> **DIRECTIONS**
Please quote only the lines that start at the one with "purple candle [124,118,175,223]" and go on to the last line of the data, both ends kept.

> **THE DATA**
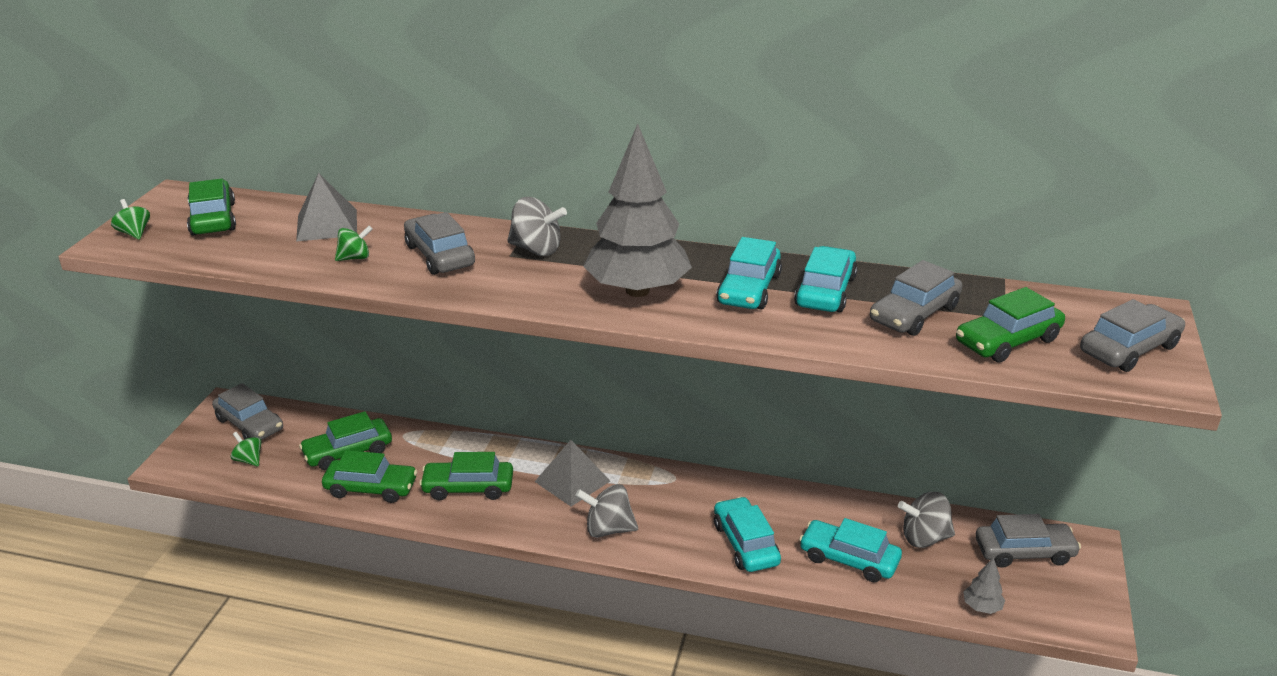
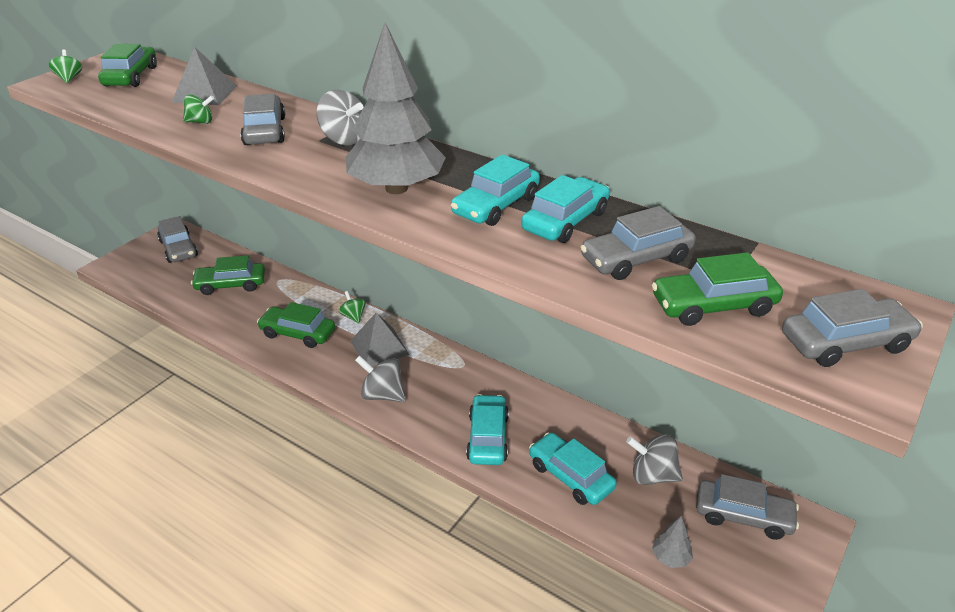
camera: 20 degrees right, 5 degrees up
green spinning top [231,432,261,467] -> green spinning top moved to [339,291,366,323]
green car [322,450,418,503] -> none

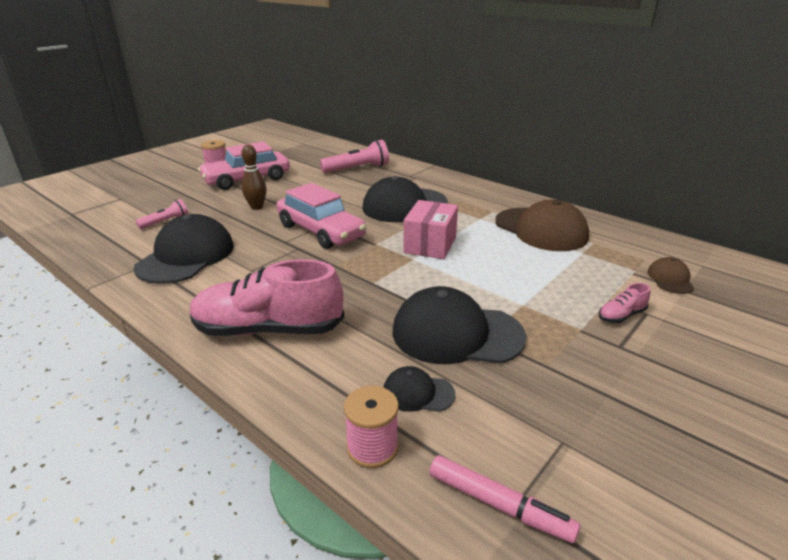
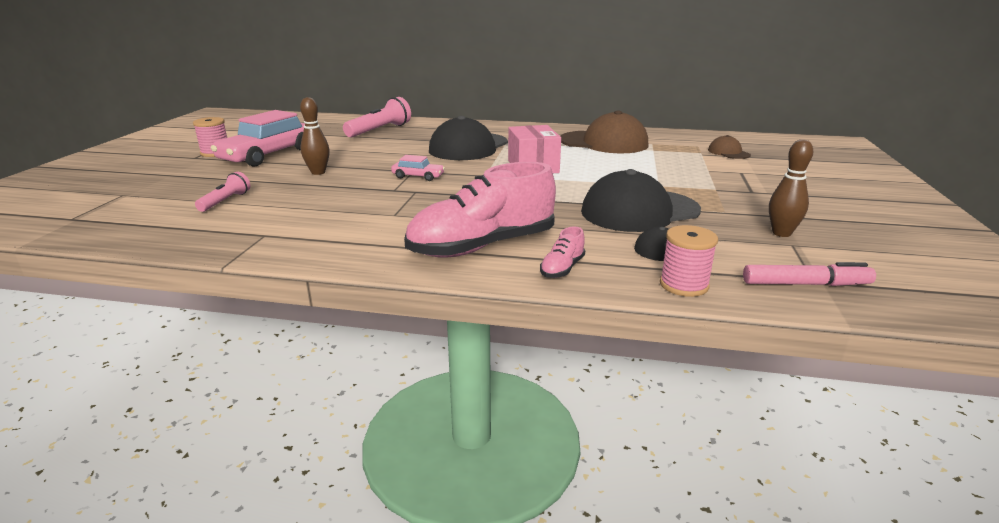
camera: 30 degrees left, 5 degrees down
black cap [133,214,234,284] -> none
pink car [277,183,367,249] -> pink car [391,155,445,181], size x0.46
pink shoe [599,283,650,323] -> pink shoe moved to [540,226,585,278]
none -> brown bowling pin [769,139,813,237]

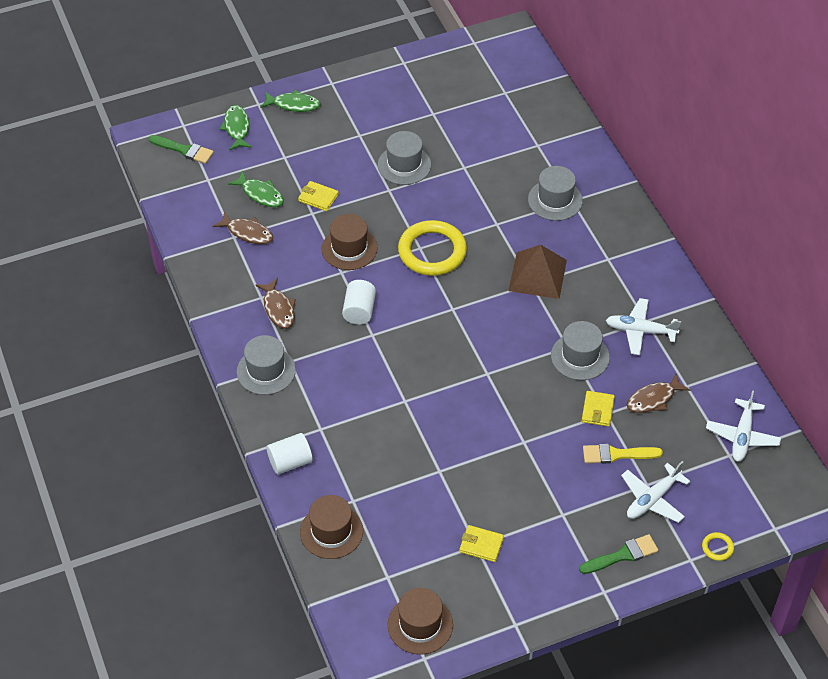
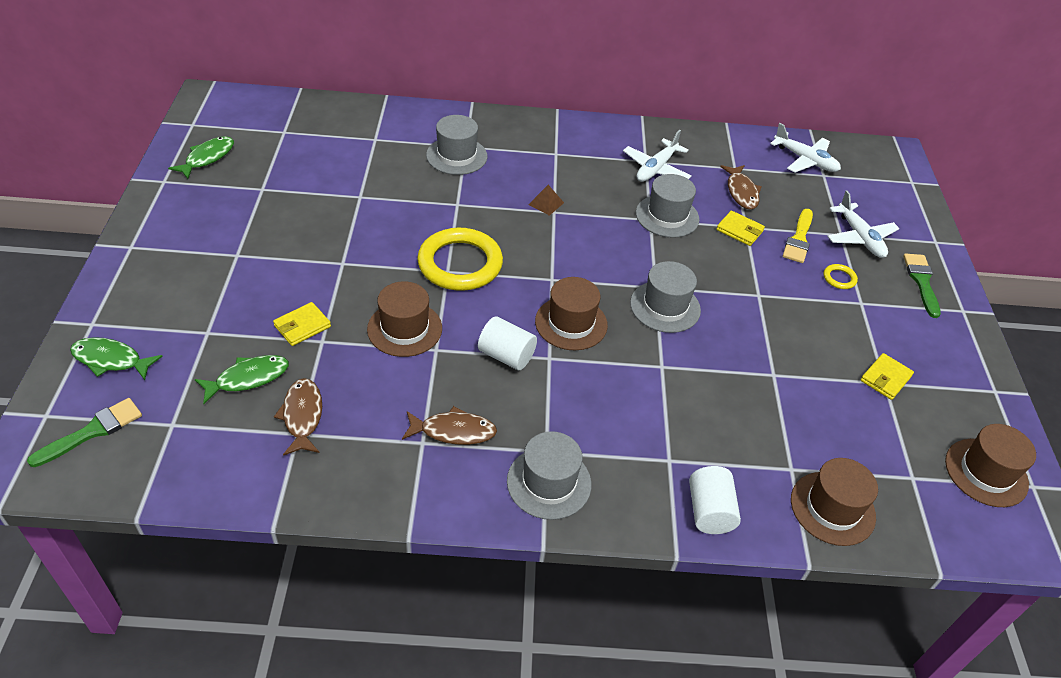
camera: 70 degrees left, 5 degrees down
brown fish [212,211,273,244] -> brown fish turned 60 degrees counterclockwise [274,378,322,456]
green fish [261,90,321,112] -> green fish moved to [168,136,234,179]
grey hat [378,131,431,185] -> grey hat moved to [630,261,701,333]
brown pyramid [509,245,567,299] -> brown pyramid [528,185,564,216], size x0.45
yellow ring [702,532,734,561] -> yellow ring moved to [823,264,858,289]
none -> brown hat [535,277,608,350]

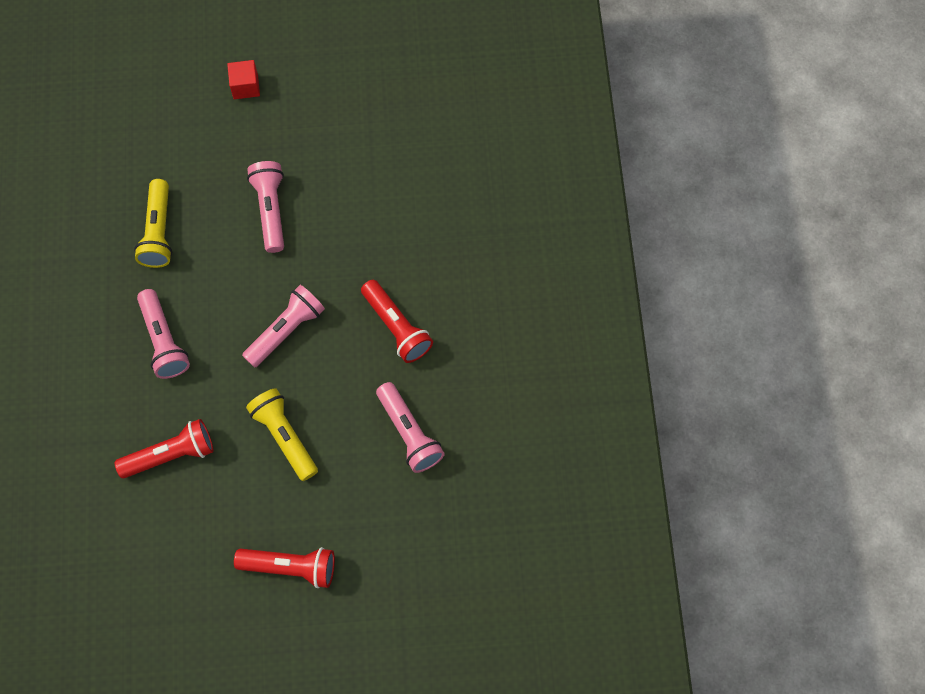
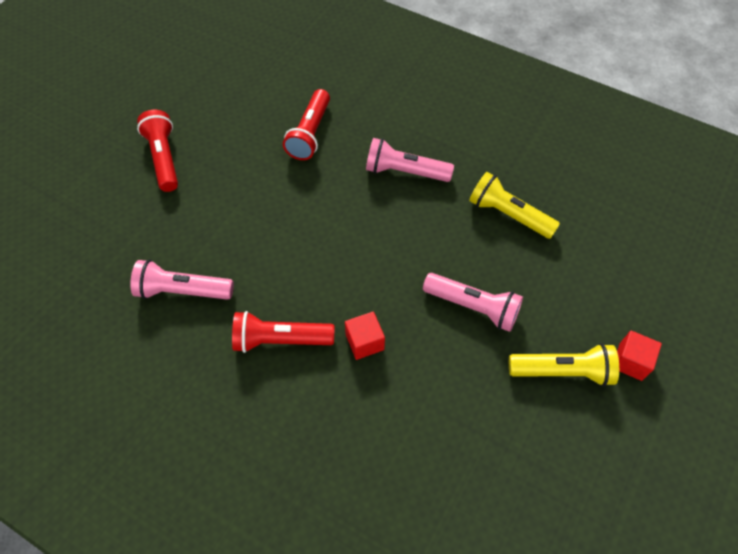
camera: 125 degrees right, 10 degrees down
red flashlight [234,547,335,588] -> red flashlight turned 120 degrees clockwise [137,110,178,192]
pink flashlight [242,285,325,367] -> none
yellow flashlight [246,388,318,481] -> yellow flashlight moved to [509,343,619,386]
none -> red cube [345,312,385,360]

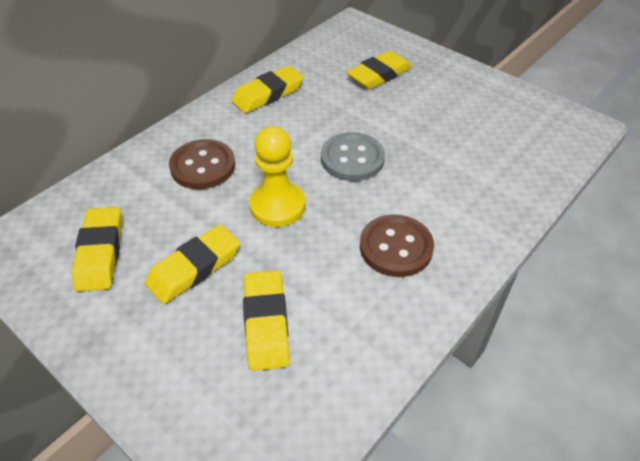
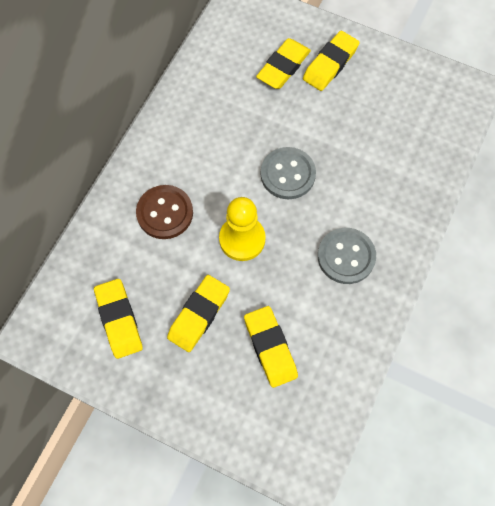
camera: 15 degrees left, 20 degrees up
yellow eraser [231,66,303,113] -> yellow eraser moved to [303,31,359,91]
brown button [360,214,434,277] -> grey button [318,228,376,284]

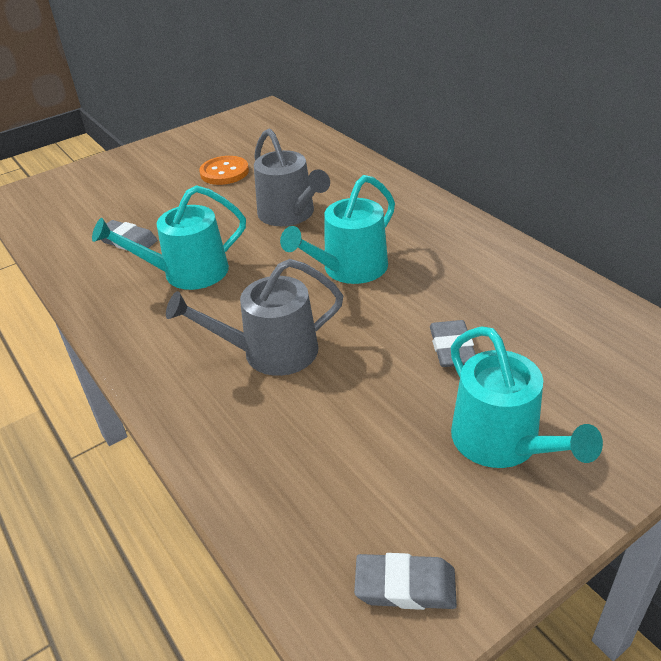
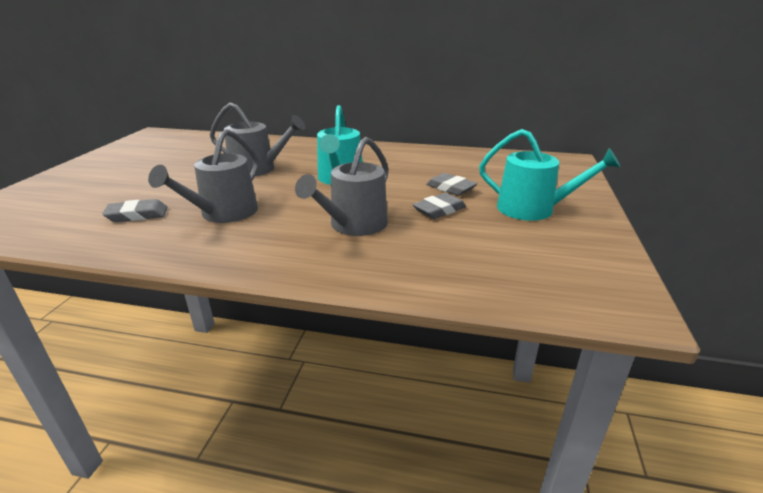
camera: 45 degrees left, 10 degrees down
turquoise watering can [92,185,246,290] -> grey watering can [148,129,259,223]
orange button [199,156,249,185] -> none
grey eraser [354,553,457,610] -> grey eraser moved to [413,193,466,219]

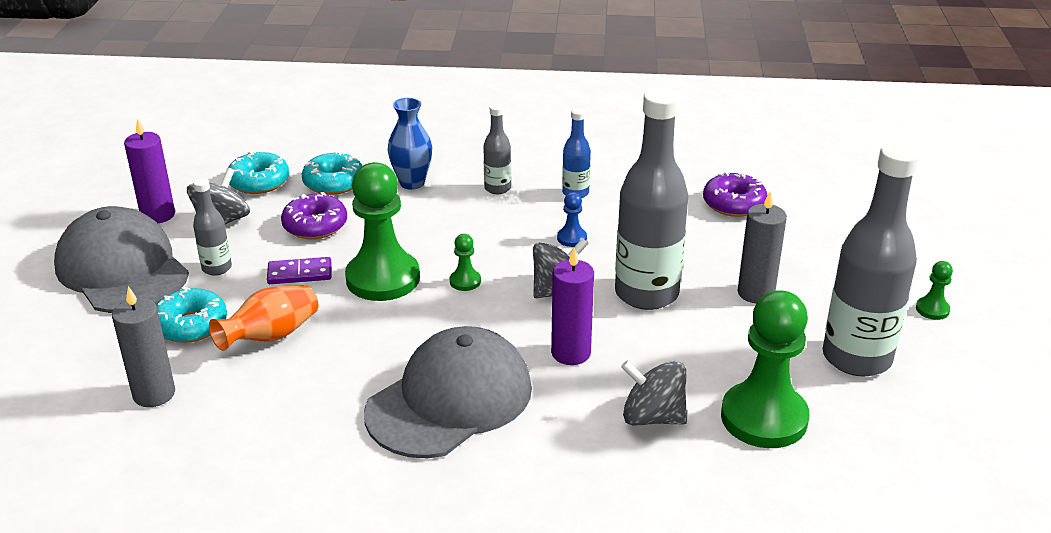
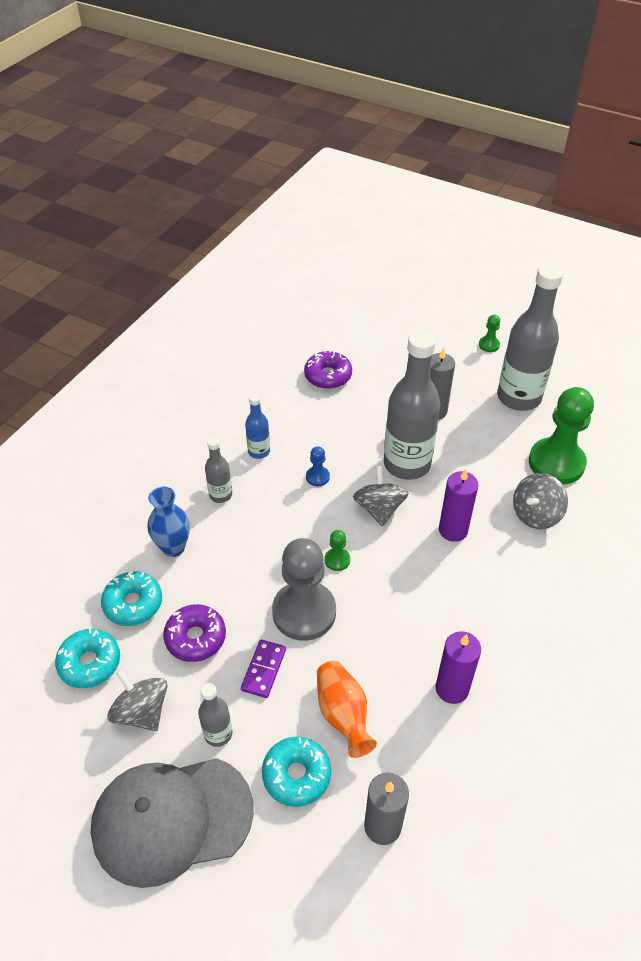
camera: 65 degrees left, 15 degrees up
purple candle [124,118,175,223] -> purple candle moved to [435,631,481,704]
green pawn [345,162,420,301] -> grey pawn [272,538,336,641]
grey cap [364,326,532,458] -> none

> **SOLUTION FOR THIS PROBLEM**
purple candle [124,118,175,223] -> purple candle moved to [435,631,481,704]
green pawn [345,162,420,301] -> grey pawn [272,538,336,641]
grey cap [364,326,532,458] -> none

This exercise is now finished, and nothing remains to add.